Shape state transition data
================

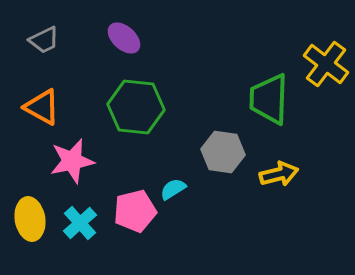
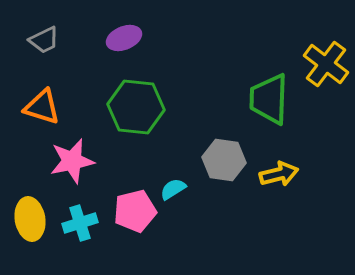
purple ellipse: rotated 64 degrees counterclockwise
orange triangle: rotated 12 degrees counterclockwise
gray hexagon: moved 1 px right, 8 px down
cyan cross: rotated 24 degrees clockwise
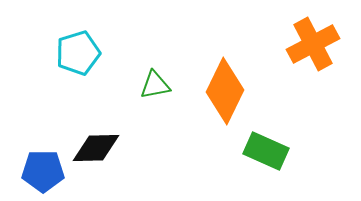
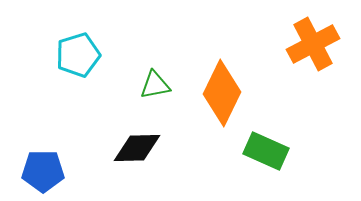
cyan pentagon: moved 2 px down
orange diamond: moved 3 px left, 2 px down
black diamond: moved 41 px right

================

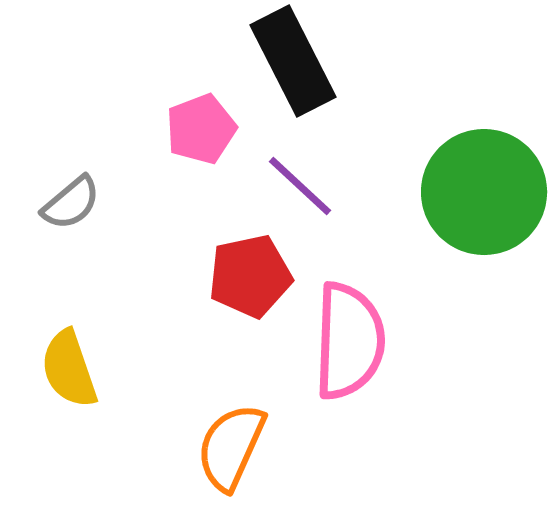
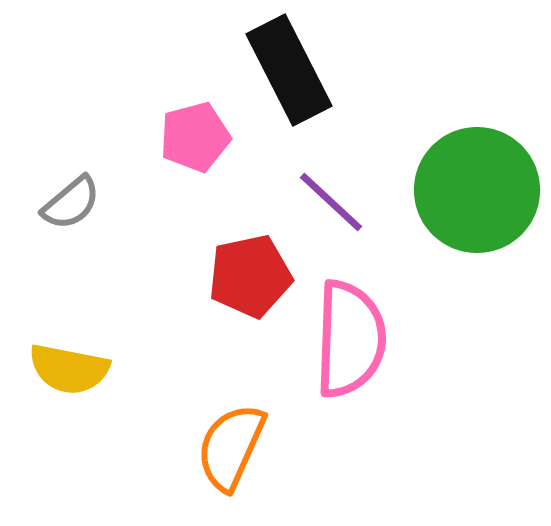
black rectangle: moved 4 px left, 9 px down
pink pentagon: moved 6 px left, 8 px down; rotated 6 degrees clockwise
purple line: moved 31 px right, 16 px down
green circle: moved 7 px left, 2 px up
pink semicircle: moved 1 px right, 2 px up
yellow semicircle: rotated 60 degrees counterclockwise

================

(Problem details)
For each line of the entries that holds the word "diamond", pull that line out.

(Answer to this problem)
orange diamond: moved 3 px left, 2 px down
black diamond: moved 41 px right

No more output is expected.